_Task prompt_
Transcribe the entries that come next exactly, but not the pictures they contain.
(Task data Opens)
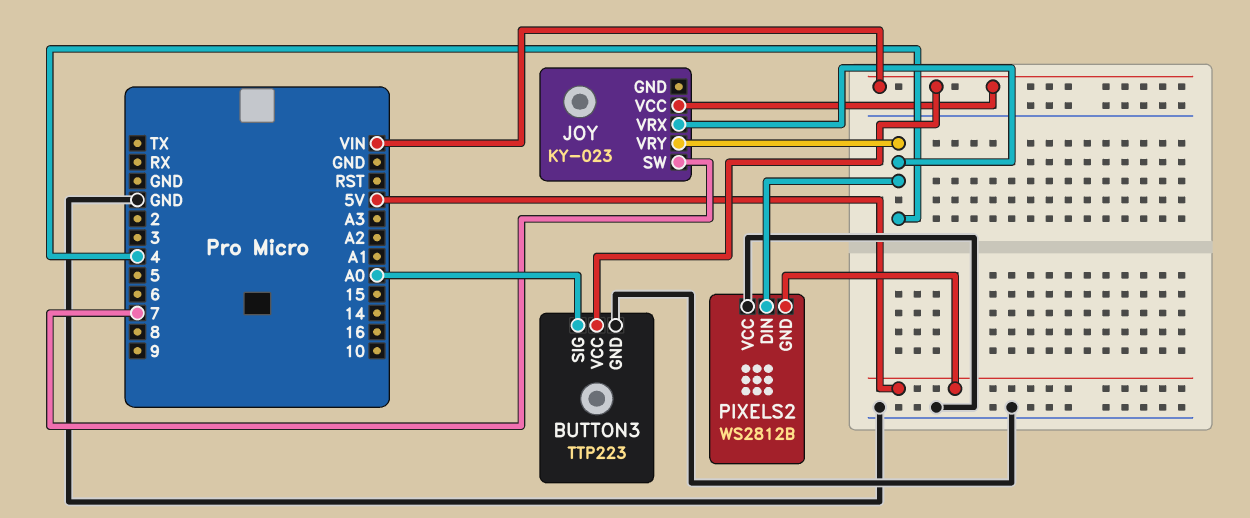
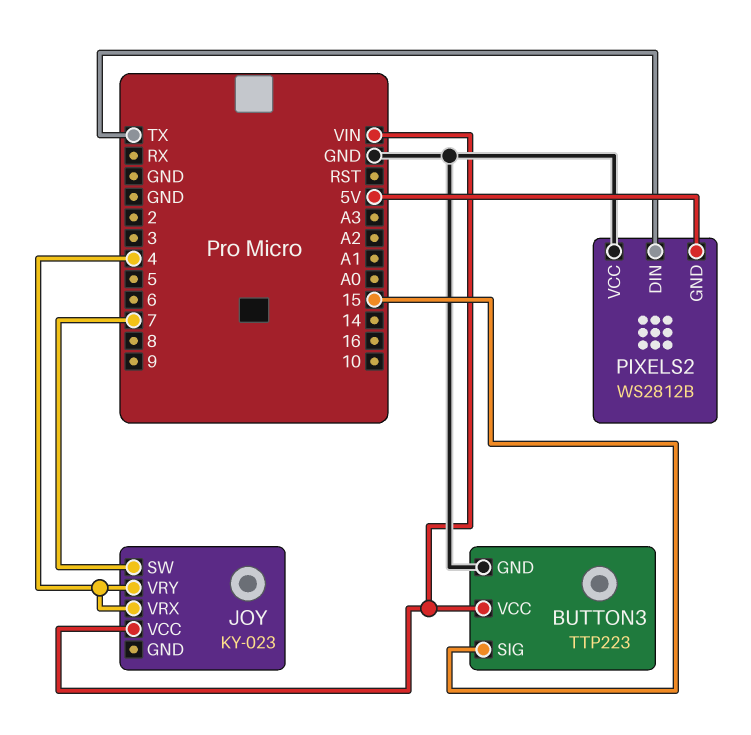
BUTTON3 pin SIG: A0 -> 15
PIXELS2 pin DIN: 4 -> TX

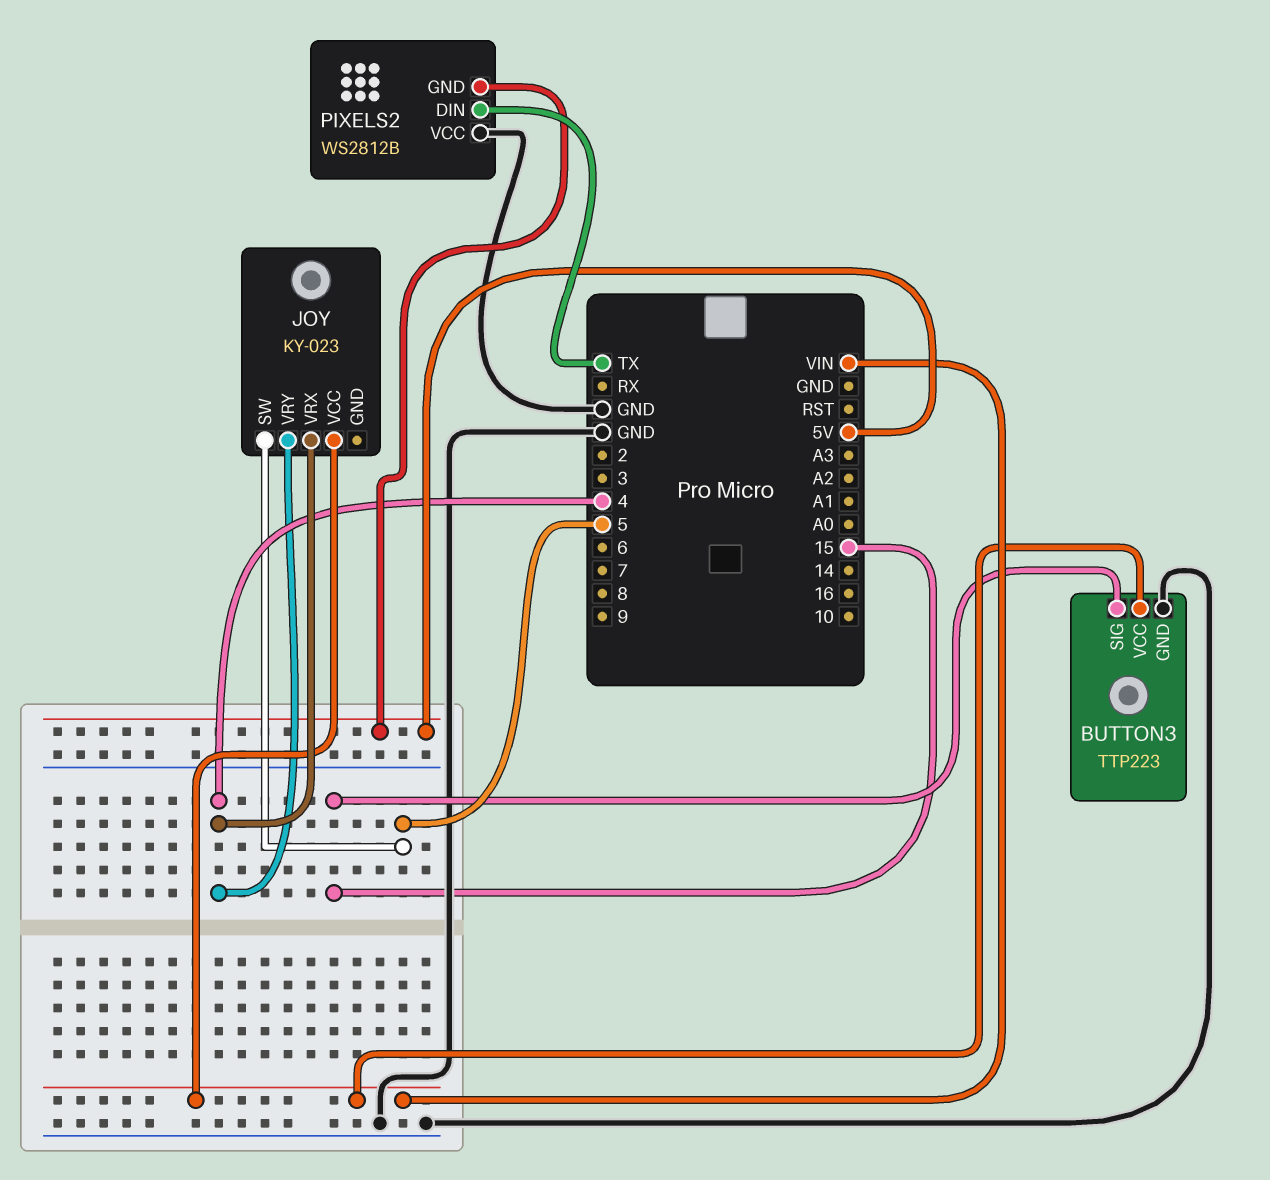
JOY pin SW: 7 -> 5

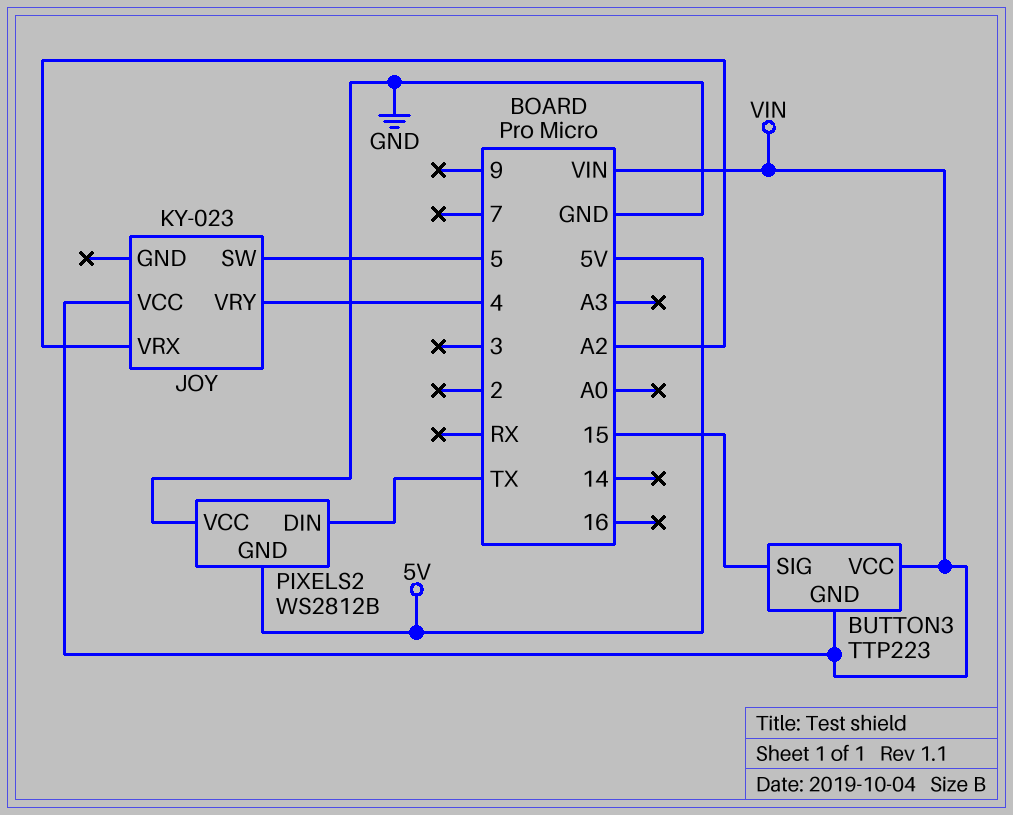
BUTTON3 pin GND: GND -> VIN
JOY pin VRX: 4 -> A2

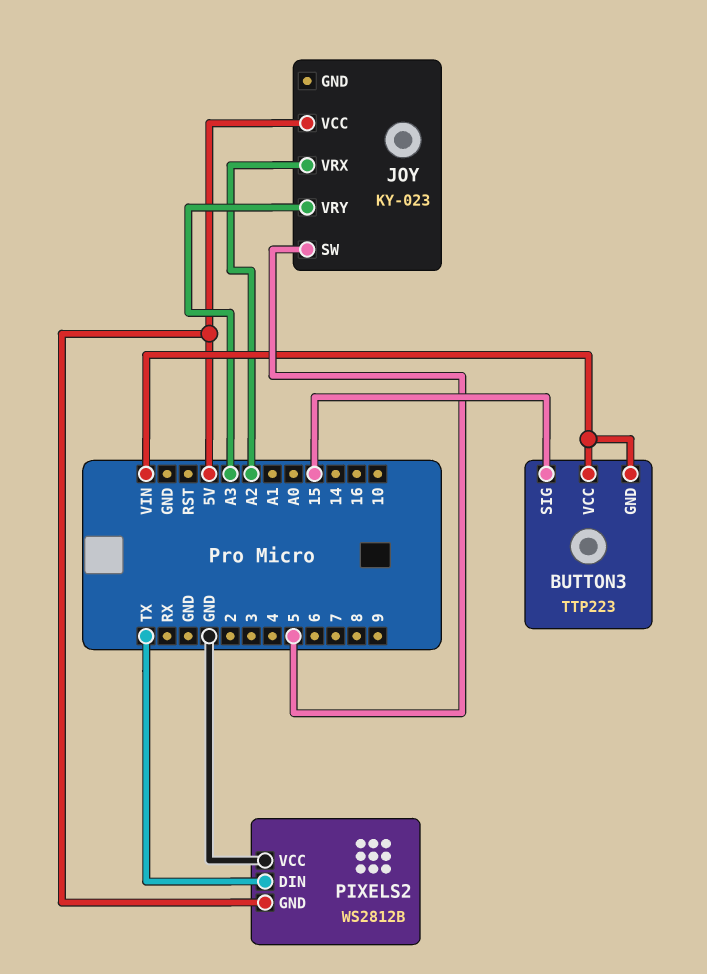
JOY pin VCC: VIN -> 5V
JOY pin VRY: 4 -> A3

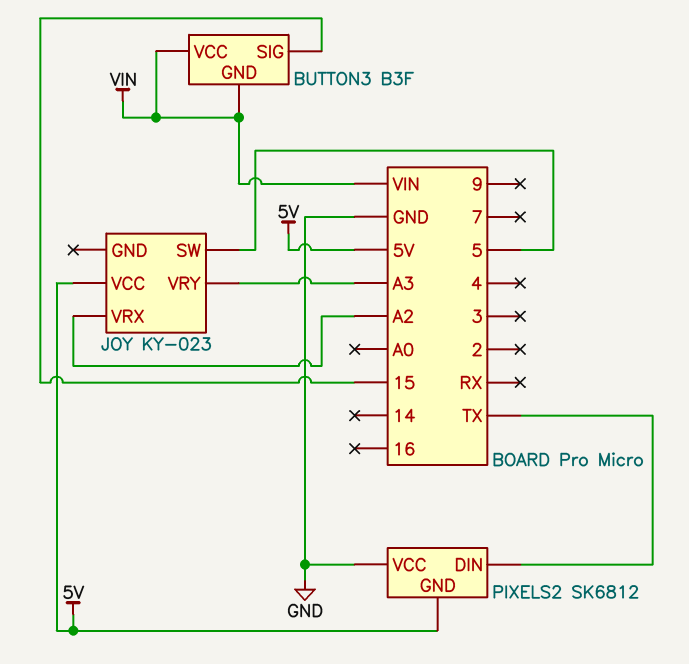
BUTTON3: TTP223 -> B3F
PIXELS2: WS2812B -> SK6812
(Task data Closes)
_Your response_
BUTTON3 pin SIG: A0 -> 15
PIXELS2 pin DIN: 4 -> TX

JOY pin SW: 7 -> 5

BUTTON3 pin GND: GND -> VIN
JOY pin VRX: 4 -> A2

JOY pin VCC: VIN -> 5V
JOY pin VRY: 4 -> A3

BUTTON3: TTP223 -> B3F
PIXELS2: WS2812B -> SK6812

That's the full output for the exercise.